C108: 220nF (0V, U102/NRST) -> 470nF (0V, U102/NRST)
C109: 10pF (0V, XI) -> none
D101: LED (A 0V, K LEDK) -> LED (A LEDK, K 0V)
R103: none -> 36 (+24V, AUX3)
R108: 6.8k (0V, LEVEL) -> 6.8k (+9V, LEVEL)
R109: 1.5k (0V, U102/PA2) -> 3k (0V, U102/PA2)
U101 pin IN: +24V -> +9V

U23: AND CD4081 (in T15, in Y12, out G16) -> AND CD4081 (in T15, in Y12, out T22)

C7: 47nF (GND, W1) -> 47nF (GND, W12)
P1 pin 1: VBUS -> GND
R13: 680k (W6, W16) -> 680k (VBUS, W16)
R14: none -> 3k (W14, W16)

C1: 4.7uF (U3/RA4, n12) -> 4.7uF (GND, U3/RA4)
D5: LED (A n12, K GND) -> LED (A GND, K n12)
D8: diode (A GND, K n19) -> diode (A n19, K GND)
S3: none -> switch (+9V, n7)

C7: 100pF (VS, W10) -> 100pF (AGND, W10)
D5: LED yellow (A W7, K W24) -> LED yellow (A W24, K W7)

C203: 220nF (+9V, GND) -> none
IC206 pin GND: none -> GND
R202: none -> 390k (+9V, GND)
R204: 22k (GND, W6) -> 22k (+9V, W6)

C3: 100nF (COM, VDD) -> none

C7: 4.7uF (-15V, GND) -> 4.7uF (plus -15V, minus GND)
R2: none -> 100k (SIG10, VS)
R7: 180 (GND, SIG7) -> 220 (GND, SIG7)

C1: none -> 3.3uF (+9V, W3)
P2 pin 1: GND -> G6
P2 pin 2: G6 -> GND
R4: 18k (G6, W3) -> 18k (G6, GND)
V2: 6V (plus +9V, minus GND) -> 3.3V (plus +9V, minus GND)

+ + + + + + +

* TASK DETAILS *
The lines from the one with "S3: none -> switch (+9V, n7)" through the final line of the data are to be reproduced exactly, both included, with no other lines.

* OUTPUT OF THE TASK *
S3: none -> switch (+9V, n7)

C7: 100pF (VS, W10) -> 100pF (AGND, W10)
D5: LED yellow (A W7, K W24) -> LED yellow (A W24, K W7)

C203: 220nF (+9V, GND) -> none
IC206 pin GND: none -> GND
R202: none -> 390k (+9V, GND)
R204: 22k (GND, W6) -> 22k (+9V, W6)

C3: 100nF (COM, VDD) -> none

C7: 4.7uF (-15V, GND) -> 4.7uF (plus -15V, minus GND)
R2: none -> 100k (SIG10, VS)
R7: 180 (GND, SIG7) -> 220 (GND, SIG7)

C1: none -> 3.3uF (+9V, W3)
P2 pin 1: GND -> G6
P2 pin 2: G6 -> GND
R4: 18k (G6, W3) -> 18k (G6, GND)
V2: 6V (plus +9V, minus GND) -> 3.3V (plus +9V, minus GND)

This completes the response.